Try it -> With the images excluded, set down every line of the listing below exactly.

Recorded data ->
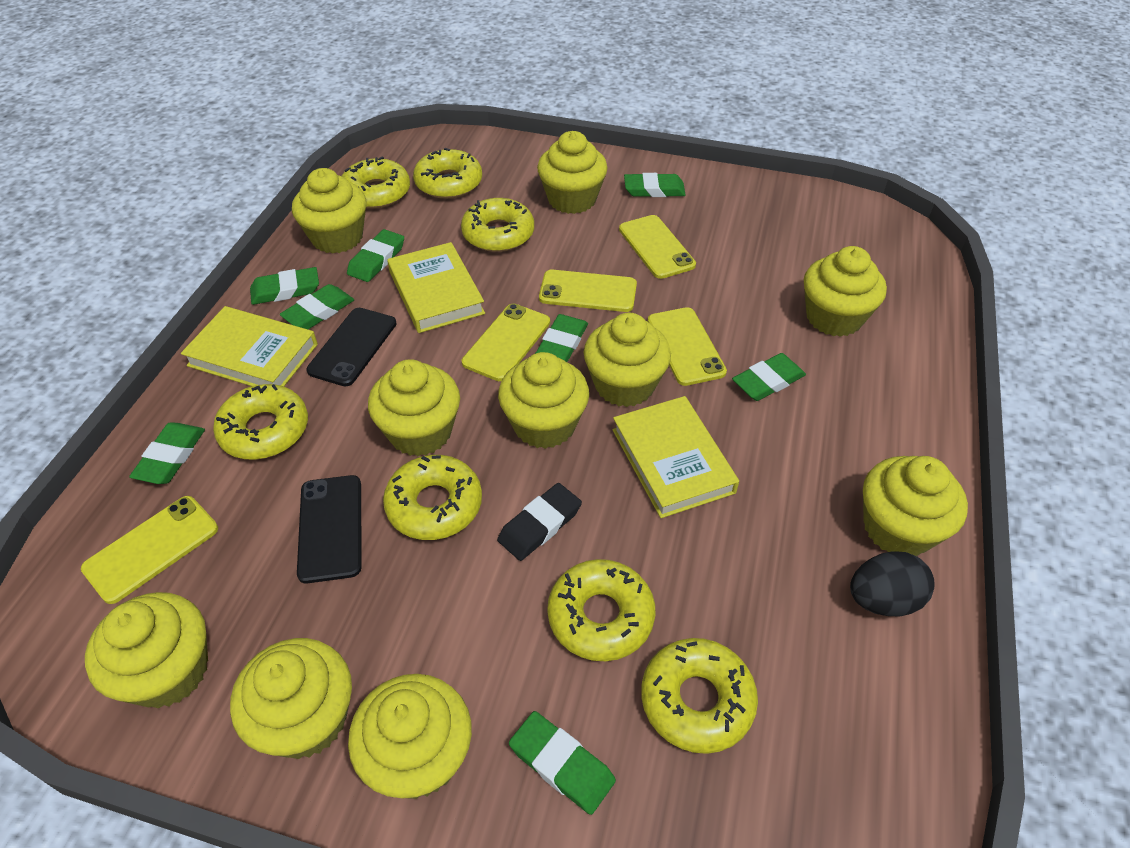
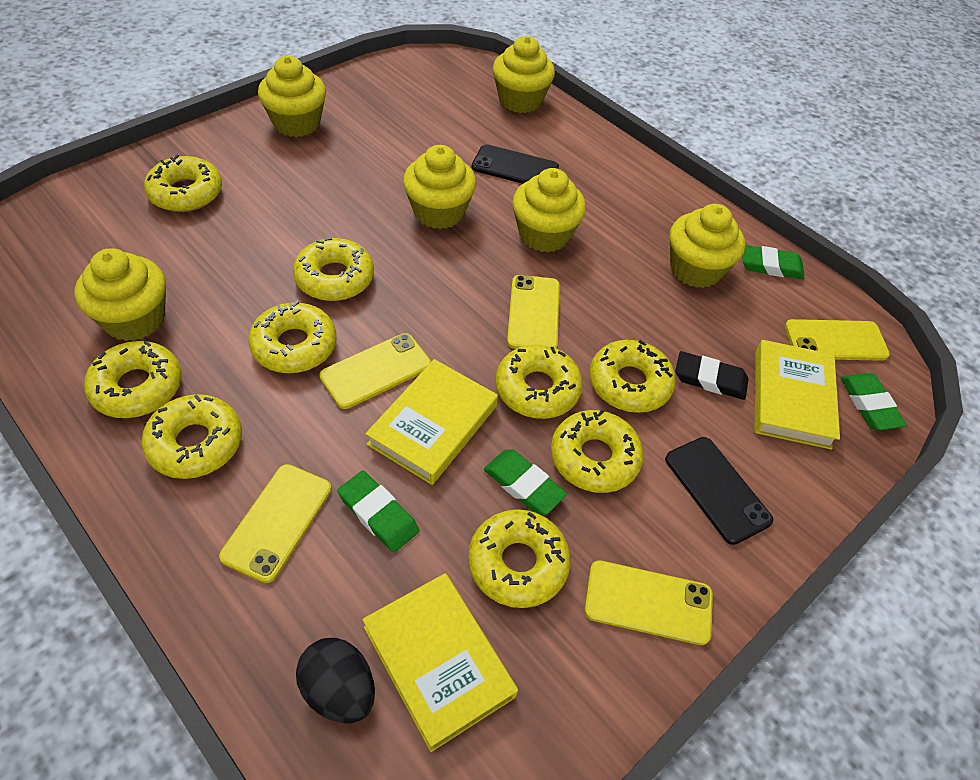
green eraser: 8 -> 4
yellow cupcake: 10 -> 6
yellow donut: 7 -> 9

Expected output ->
green eraser: 8 -> 4
yellow cupcake: 10 -> 6
yellow donut: 7 -> 9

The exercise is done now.